• **TASK PROMPT**: Reproduce the listing below without any change.

* * * *

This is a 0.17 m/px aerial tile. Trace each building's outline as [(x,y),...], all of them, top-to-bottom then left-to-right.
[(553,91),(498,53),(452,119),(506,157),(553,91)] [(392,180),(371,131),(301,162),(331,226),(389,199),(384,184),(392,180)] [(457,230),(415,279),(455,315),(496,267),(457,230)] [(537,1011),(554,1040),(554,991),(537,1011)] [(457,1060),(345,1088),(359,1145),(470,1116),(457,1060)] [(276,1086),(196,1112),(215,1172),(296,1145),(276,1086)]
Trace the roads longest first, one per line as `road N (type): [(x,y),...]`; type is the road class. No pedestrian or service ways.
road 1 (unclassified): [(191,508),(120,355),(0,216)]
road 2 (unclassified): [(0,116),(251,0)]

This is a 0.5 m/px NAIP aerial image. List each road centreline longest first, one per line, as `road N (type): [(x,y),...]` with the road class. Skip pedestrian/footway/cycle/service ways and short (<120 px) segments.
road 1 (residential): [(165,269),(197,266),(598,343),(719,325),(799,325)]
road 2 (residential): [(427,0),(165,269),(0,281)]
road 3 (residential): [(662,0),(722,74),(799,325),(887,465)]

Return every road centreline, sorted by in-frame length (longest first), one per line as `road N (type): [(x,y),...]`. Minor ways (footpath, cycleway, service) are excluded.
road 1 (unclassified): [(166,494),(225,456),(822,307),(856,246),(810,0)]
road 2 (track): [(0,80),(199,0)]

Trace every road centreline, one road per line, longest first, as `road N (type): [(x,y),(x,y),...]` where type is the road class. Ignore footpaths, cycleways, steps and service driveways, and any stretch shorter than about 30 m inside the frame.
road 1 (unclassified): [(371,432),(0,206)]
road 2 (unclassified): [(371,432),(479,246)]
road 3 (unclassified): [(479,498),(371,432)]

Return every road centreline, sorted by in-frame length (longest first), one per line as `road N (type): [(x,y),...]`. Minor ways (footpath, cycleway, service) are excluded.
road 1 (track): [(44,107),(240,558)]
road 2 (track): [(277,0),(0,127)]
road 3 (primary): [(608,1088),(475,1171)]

* * * *

• **EXERCISE OUTPUT**:
This is a 0.17 m/px aerial tile. Trace each building's outline as [(x,y),...], all of them, top-to-bottom then left-to-right.
[(553,91),(498,53),(452,119),(506,157),(553,91)] [(392,180),(371,131),(301,162),(331,226),(389,199),(384,184),(392,180)] [(457,230),(415,279),(455,315),(496,267),(457,230)] [(537,1011),(554,1040),(554,991),(537,1011)] [(457,1060),(345,1088),(359,1145),(470,1116),(457,1060)] [(276,1086),(196,1112),(215,1172),(296,1145),(276,1086)]
Trace the roads longest first, one per line as `road N (type): [(x,y),...]`; type is the road class. No pedestrian or service ways.
road 1 (unclassified): [(191,508),(120,355),(0,216)]
road 2 (unclassified): [(0,116),(251,0)]

This is a 0.5 m/px NAIP aerial image. List each road centreline longest first, one per line, as `road N (type): [(x,y),...]` with the road class. Skip pedestrian/footway/cycle/service ways and short (<120 px) segments.
road 1 (residential): [(165,269),(197,266),(598,343),(719,325),(799,325)]
road 2 (residential): [(427,0),(165,269),(0,281)]
road 3 (residential): [(662,0),(722,74),(799,325),(887,465)]

Return every road centreline, sorted by in-frame length (longest first), one per line as `road N (type): [(x,y),...]`. Minor ways (footpath, cycleway, service) are excluded.
road 1 (unclassified): [(166,494),(225,456),(822,307),(856,246),(810,0)]
road 2 (track): [(0,80),(199,0)]

Trace every road centreline, one road per line, longest first, as `road N (type): [(x,y),(x,y),...]` where type is the road class. Ignore footpaths, cycleways, steps and service driveways, and any stretch shorter than about 30 m inside the frame.
road 1 (unclassified): [(371,432),(0,206)]
road 2 (unclassified): [(371,432),(479,246)]
road 3 (unclassified): [(479,498),(371,432)]

Return every road centreline, sorted by in-frame length (longest first), one per line as `road N (type): [(x,y),...]`. Minor ways (footpath, cycleway, service) are excluded.
road 1 (track): [(44,107),(240,558)]
road 2 (track): [(277,0),(0,127)]
road 3 (primary): [(608,1088),(475,1171)]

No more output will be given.